PROBLEM DESCRIPTION
For the data below, count the lines that have the string "GATE" and state that number by itself.

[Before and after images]
------

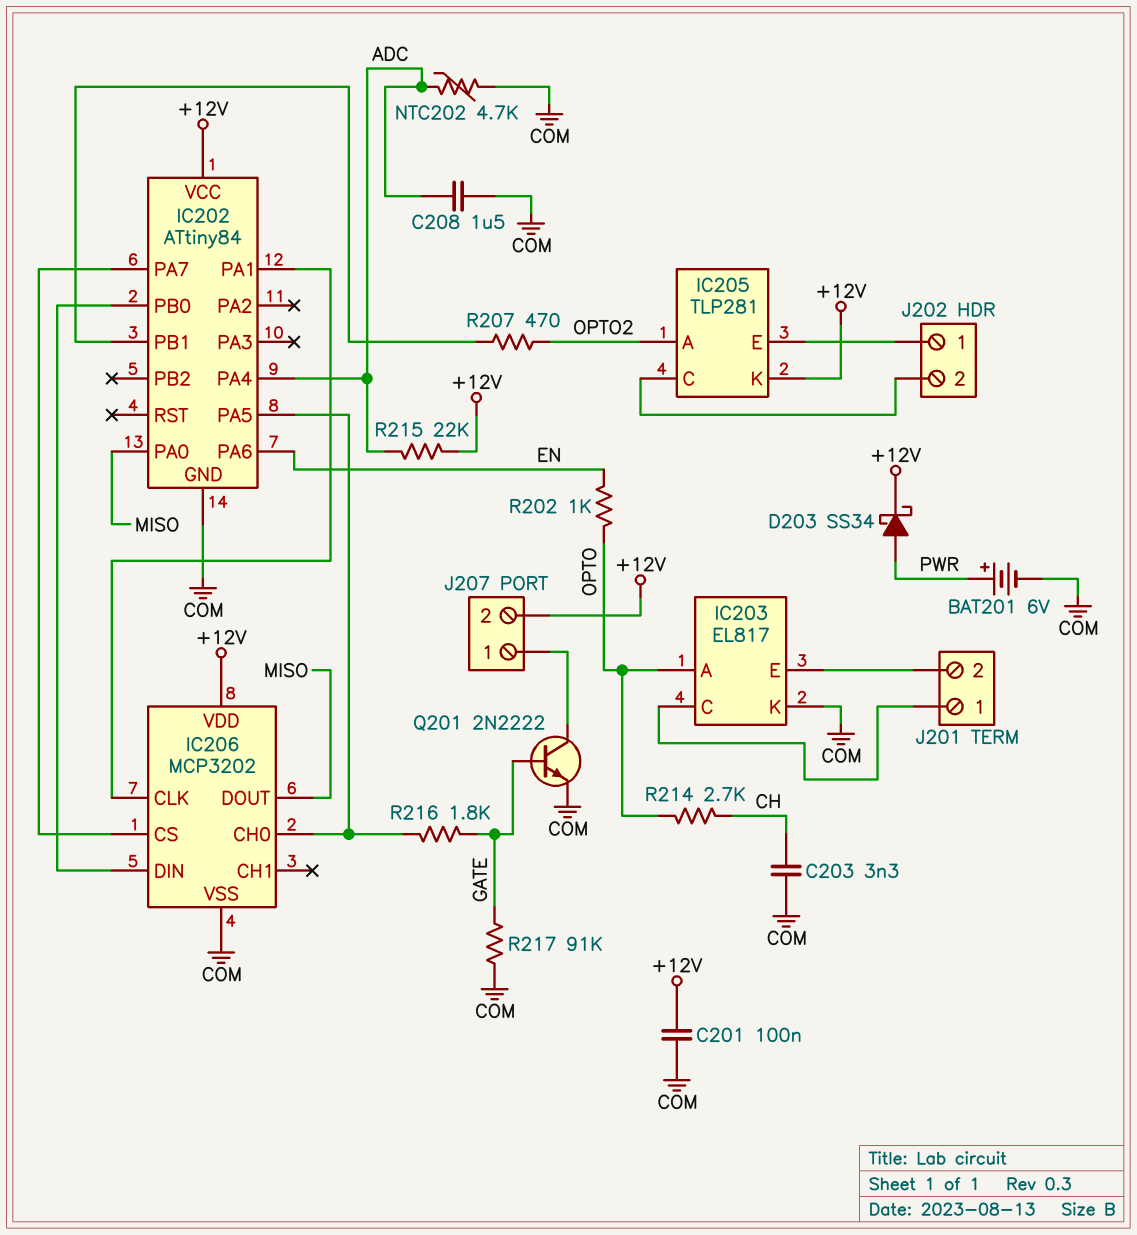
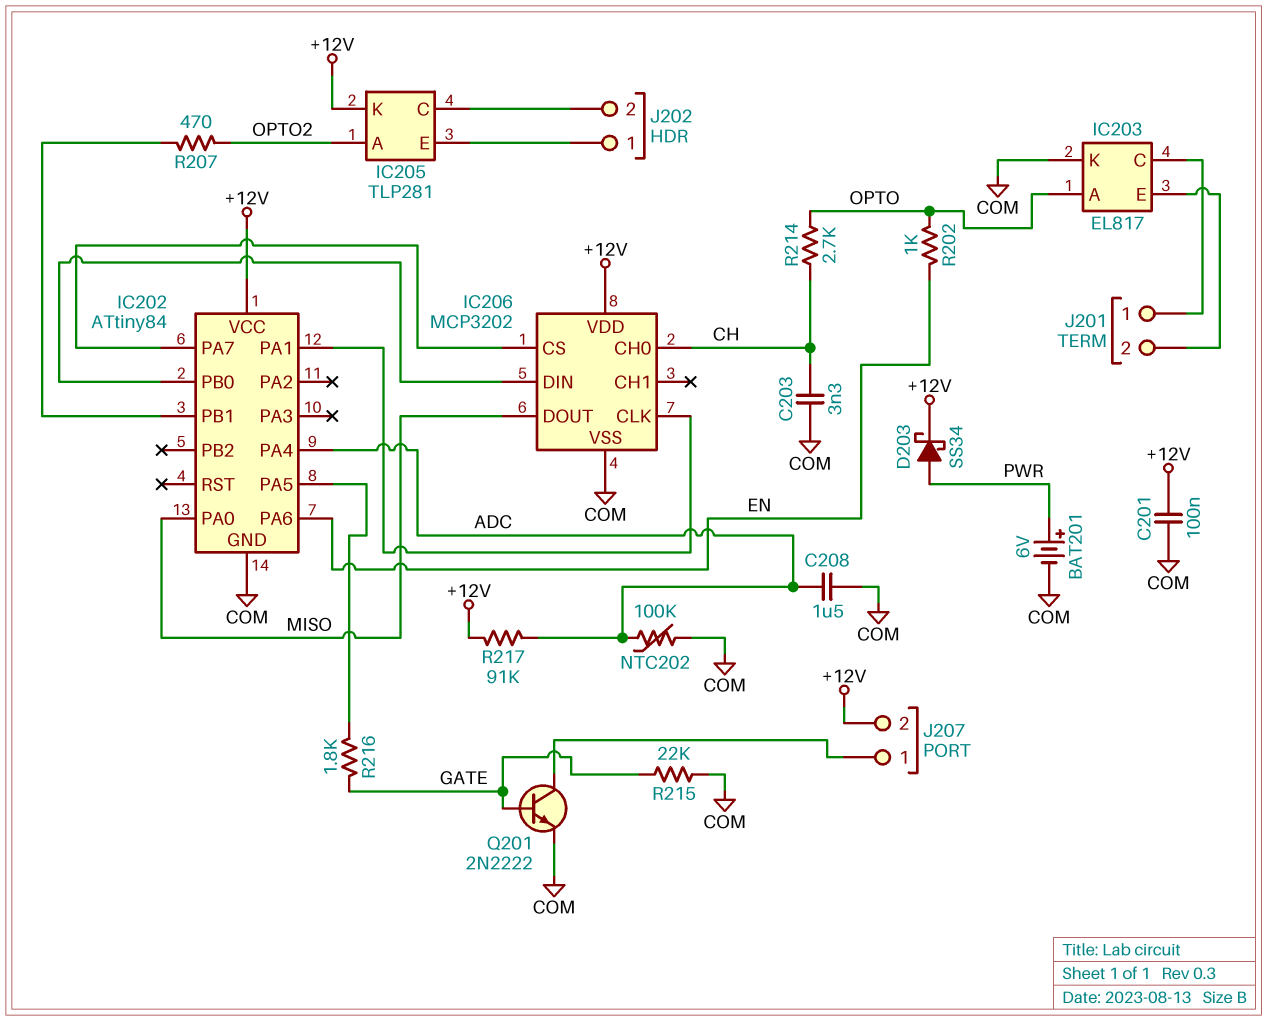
IC206 pin CH0: IC202/PA5 -> CH
NTC202: 4.7k (ADC, COM) -> 100k (ADC, COM)
R215: 22k (+12V, ADC) -> 22k (COM, GATE)
R217: 91k (COM, GATE) -> 91k (+12V, ADC)

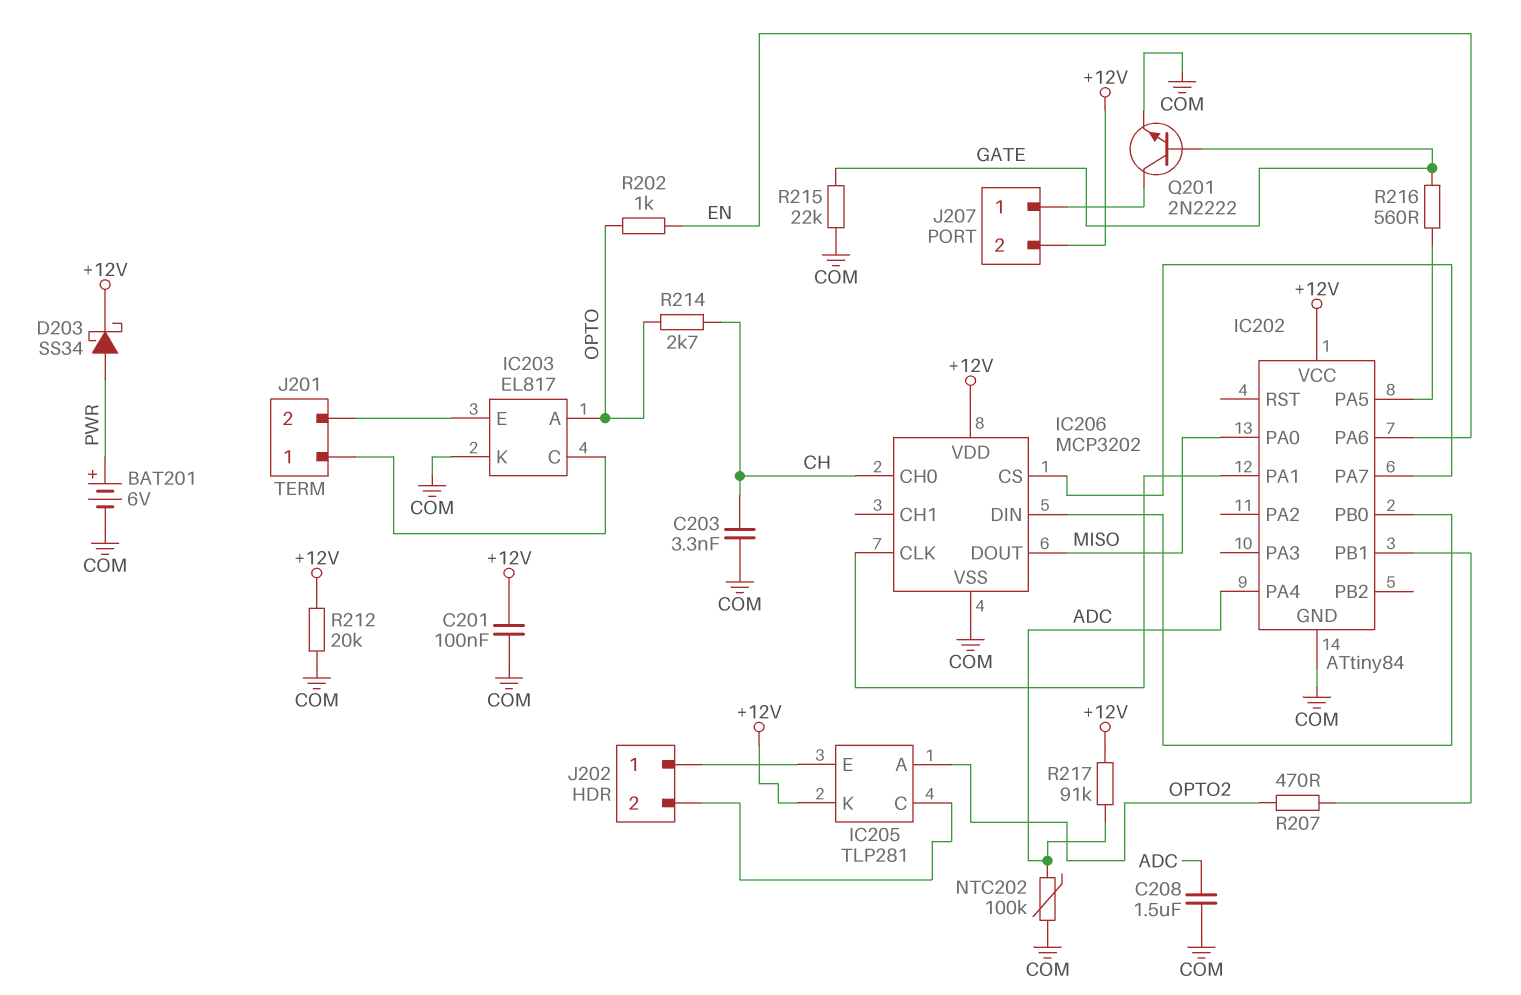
R212: none -> 20k (+12V, COM)
R216: 1.8k (GATE, IC202/PA5) -> 560 (GATE, IC202/PA5)

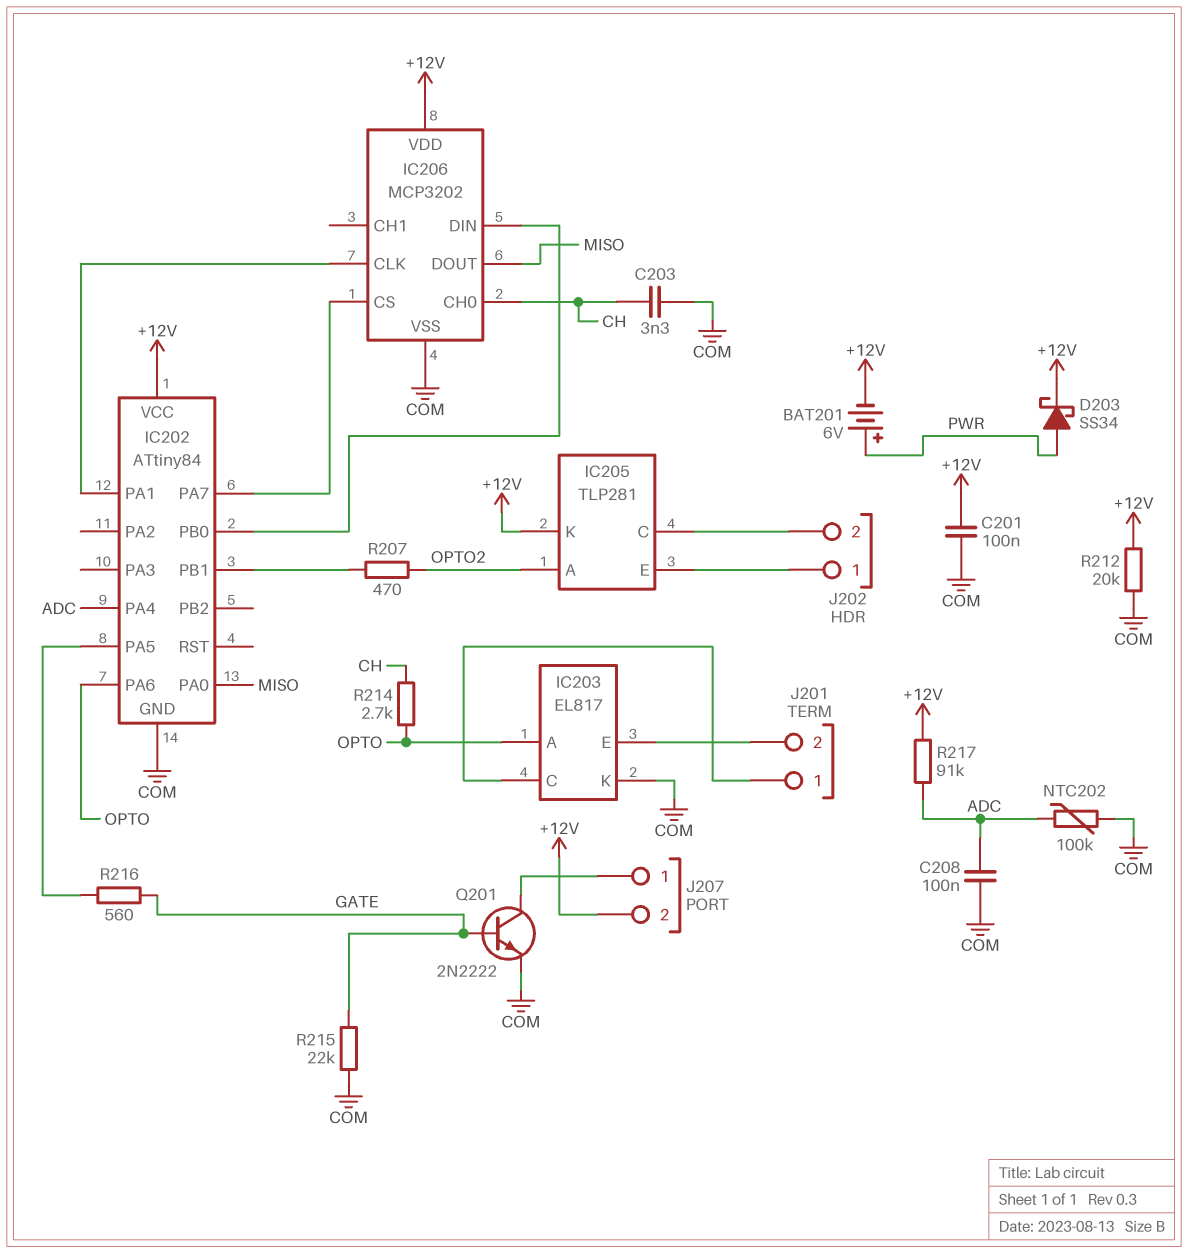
BAT201: 6V (plus PWR, minus COM) -> 6V (plus PWR, minus +12V)
C208: 1.5uF (ADC, COM) -> 100nF (ADC, COM)
IC202 pin PA6: EN -> OPTO
R202: 1k (EN, OPTO) -> none

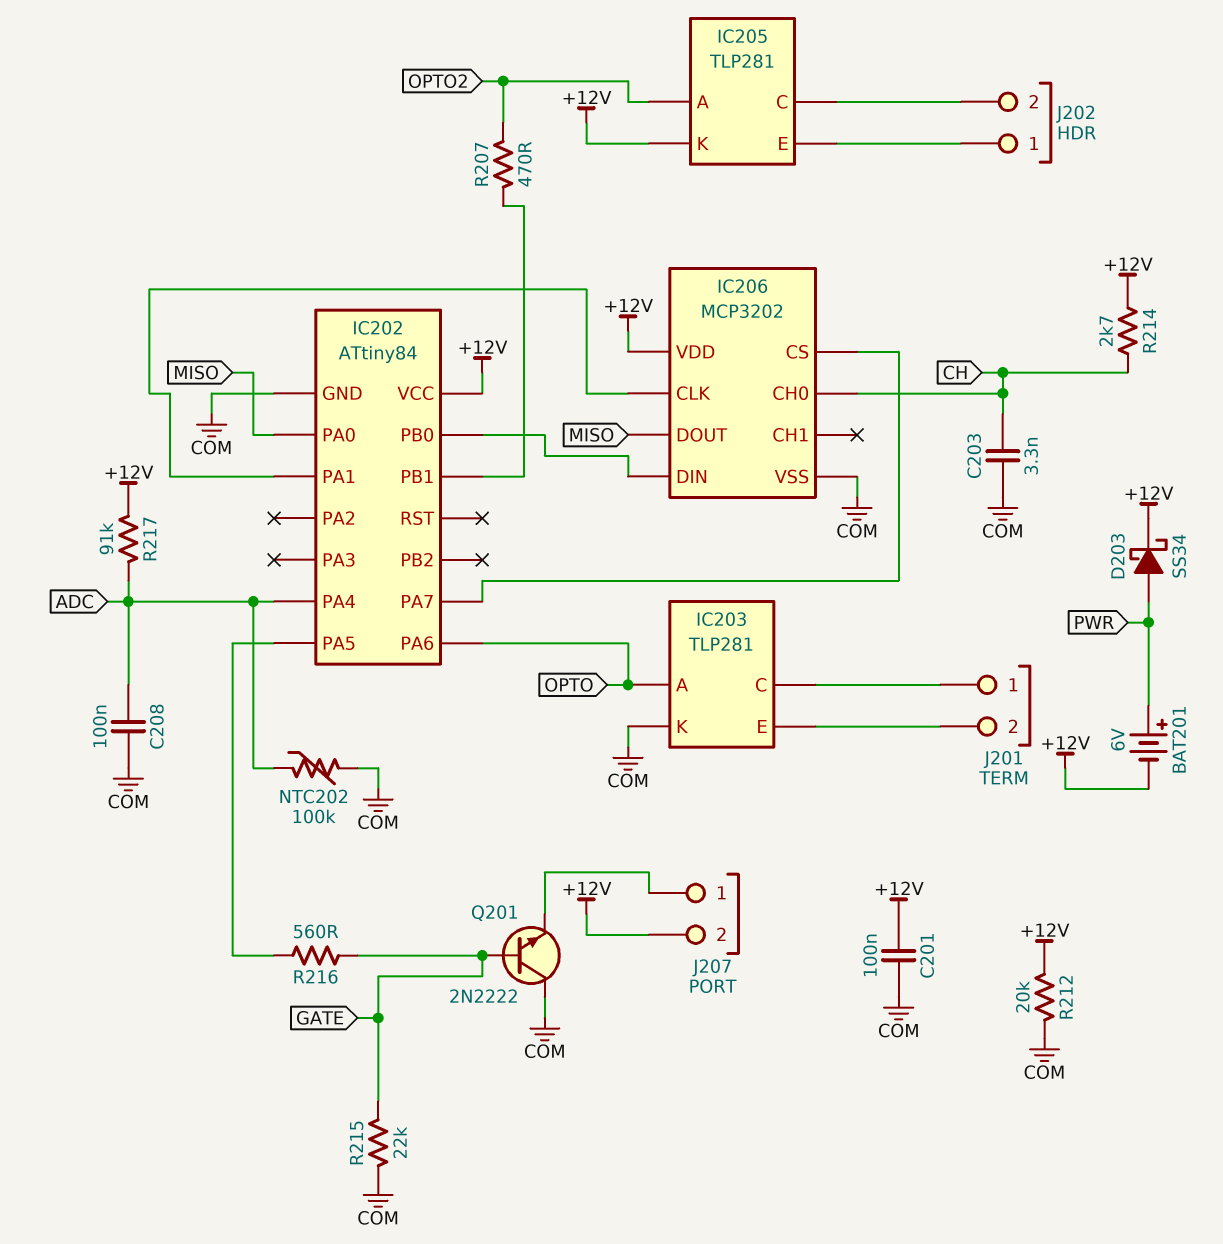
IC203: EL817 -> TLP281
Q201: NPN 2N2222 (B GATE, C J207/1, E COM) -> NPN 2N2222 (B GATE, C COM, E J207/1)
R214: 2.7k (CH, OPTO) -> 2.7k (+12V, CH)

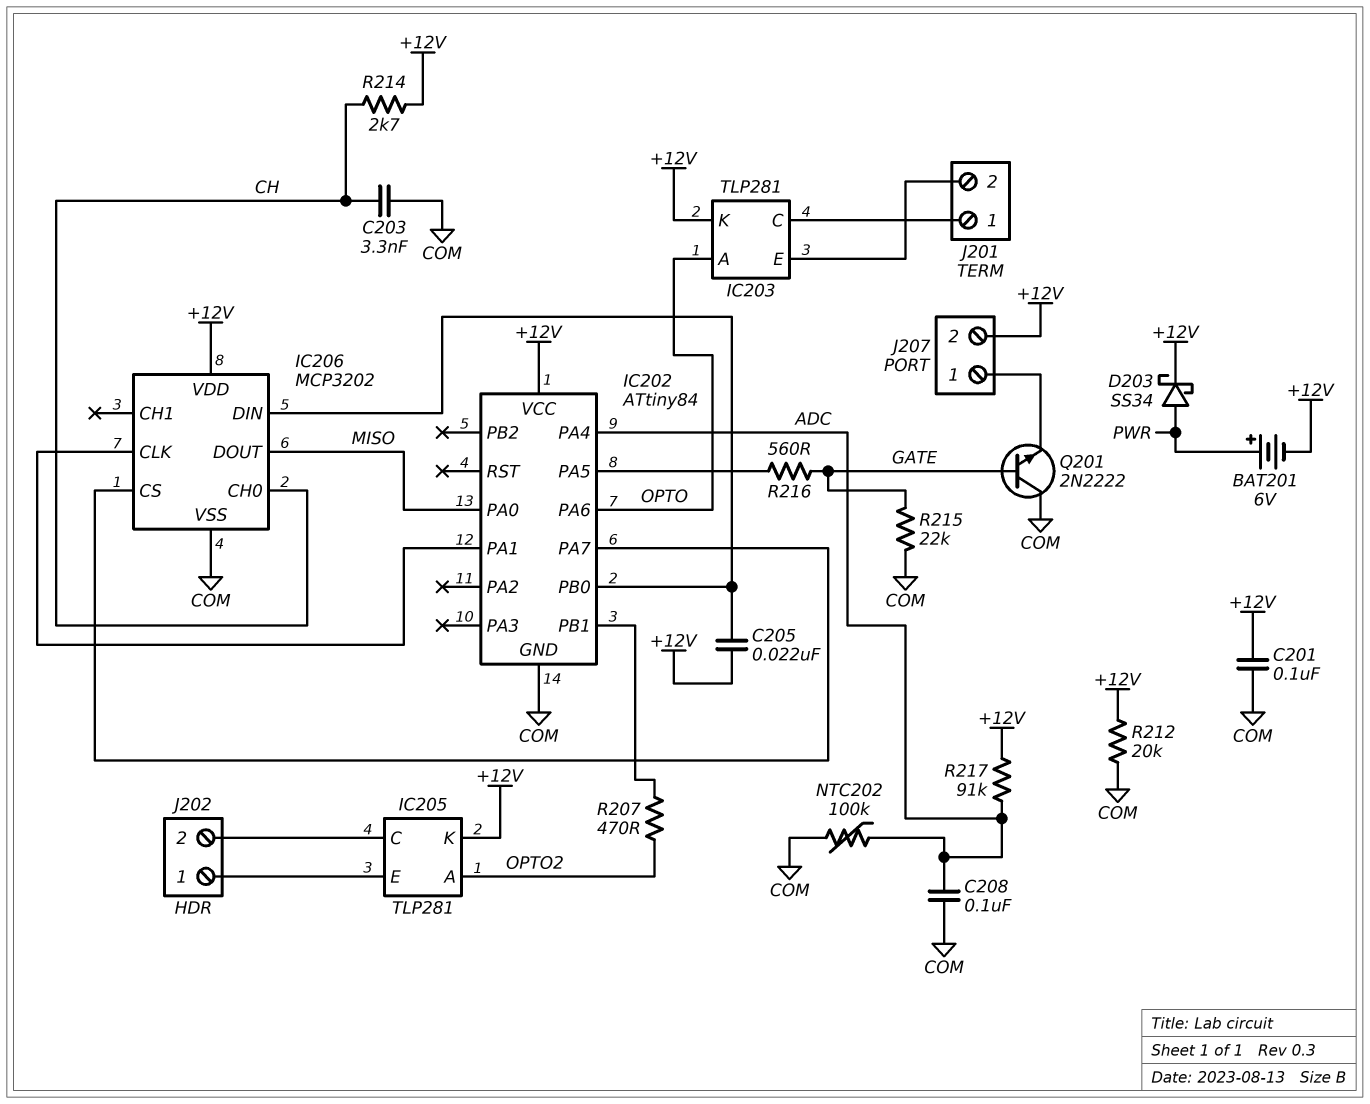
C205: none -> 22nF (+12V, IC202/PB0)
IC203 pin K: COM -> +12V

------

YOUR SOLUTION
4